**WORK TO BE COMPLETED**
Only the lines from the one that includes "pink square: rotated 33 degrees clockwise" through the last line below belong in the reply, copied exactly and without pictures.

**RECORDS SHOWN**
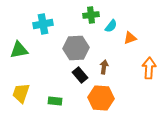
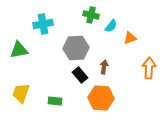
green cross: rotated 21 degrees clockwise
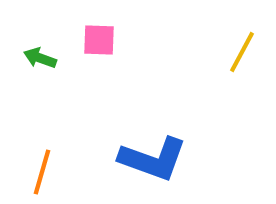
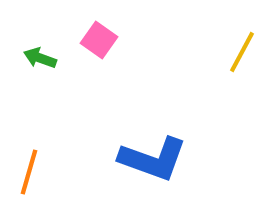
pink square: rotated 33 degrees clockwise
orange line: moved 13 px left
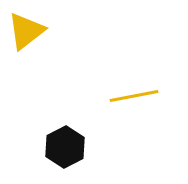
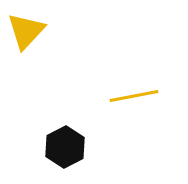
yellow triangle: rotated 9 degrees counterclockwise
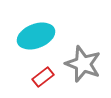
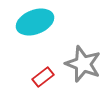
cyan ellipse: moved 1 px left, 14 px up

**RESULT OF THIS TASK**
pink square: rotated 33 degrees clockwise
orange line: moved 13 px left
yellow triangle: rotated 9 degrees counterclockwise
cyan ellipse: moved 1 px left, 14 px up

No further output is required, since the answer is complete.